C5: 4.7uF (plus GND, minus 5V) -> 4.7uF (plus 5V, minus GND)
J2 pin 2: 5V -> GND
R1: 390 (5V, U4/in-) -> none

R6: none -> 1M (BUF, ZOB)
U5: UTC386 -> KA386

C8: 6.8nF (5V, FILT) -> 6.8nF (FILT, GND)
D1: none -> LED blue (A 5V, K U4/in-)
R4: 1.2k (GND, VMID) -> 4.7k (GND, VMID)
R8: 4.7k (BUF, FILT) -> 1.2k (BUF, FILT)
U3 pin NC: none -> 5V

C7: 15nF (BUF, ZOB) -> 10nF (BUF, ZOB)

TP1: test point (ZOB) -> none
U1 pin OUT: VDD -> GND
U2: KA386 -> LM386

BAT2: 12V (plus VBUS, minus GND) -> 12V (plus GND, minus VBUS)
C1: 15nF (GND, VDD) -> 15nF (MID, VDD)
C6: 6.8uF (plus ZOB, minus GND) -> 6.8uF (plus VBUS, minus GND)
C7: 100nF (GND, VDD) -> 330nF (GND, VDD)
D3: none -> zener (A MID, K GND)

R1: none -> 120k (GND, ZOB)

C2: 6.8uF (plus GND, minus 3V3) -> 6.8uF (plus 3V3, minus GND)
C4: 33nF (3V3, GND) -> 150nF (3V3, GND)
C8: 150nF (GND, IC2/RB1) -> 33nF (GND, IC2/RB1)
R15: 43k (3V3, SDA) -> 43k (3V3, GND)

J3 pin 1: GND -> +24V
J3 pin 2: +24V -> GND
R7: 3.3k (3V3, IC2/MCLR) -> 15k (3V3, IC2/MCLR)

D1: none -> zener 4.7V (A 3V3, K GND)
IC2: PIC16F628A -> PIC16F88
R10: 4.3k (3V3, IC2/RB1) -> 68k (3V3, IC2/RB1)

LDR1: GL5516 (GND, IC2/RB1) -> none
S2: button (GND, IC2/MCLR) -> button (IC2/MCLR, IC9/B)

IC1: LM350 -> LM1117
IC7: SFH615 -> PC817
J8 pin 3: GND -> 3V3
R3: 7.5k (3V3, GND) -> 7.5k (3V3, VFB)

**Directions:** Return, from the material above, every line with the word "none".

**Your response:**
R1: 390 (5V, U4/in-) -> none
R6: none -> 1M (BUF, ZOB)
D1: none -> LED blue (A 5V, K U4/in-)
U3 pin NC: none -> 5V
TP1: test point (ZOB) -> none
D3: none -> zener (A MID, K GND)
R1: none -> 120k (GND, ZOB)
D1: none -> zener 4.7V (A 3V3, K GND)
LDR1: GL5516 (GND, IC2/RB1) -> none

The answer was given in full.